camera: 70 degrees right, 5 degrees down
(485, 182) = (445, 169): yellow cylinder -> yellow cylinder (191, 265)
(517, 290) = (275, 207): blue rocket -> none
****
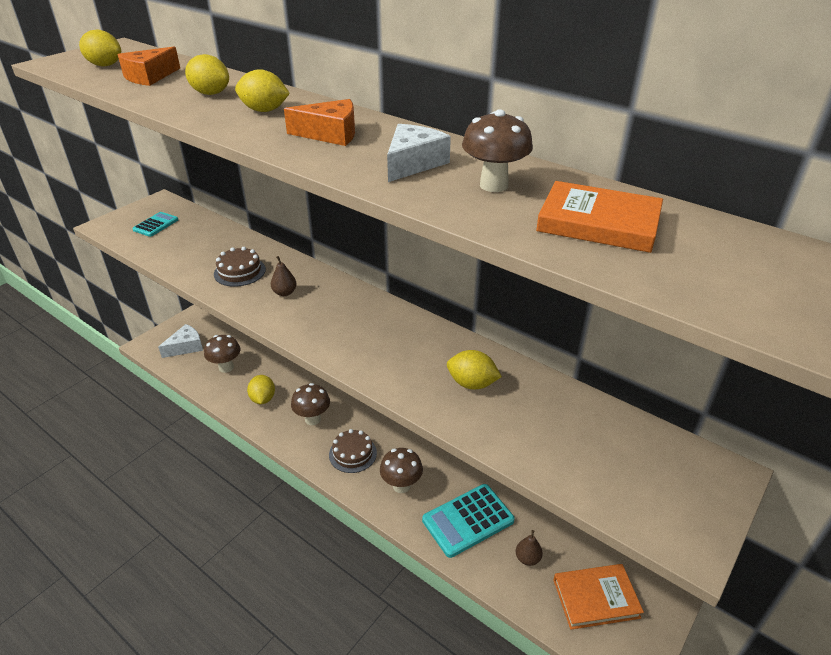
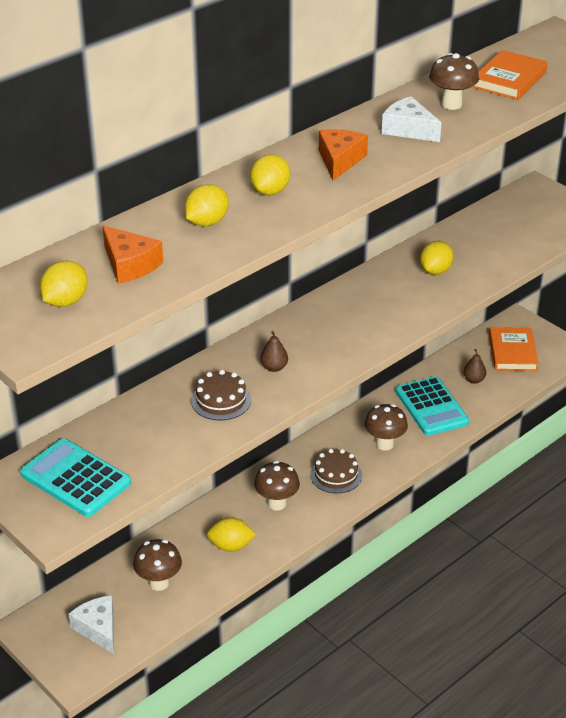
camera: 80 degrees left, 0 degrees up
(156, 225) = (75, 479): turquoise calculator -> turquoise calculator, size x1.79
****
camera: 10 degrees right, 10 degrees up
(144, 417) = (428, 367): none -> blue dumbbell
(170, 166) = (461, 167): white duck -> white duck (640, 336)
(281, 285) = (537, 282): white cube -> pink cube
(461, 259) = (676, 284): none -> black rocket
****
▶ [Task instructions]: For this exercise, output exactly the lines above from the line with "(485, 182) = (445, 169): yellow" to the line with "(517, 290) = (275, 207): blue rocket -> none", counting both, and leave out the rest.

▶ [Output]:
(485, 182) = (445, 169): yellow cylinder -> yellow cylinder (191, 265)
(517, 290) = (275, 207): blue rocket -> none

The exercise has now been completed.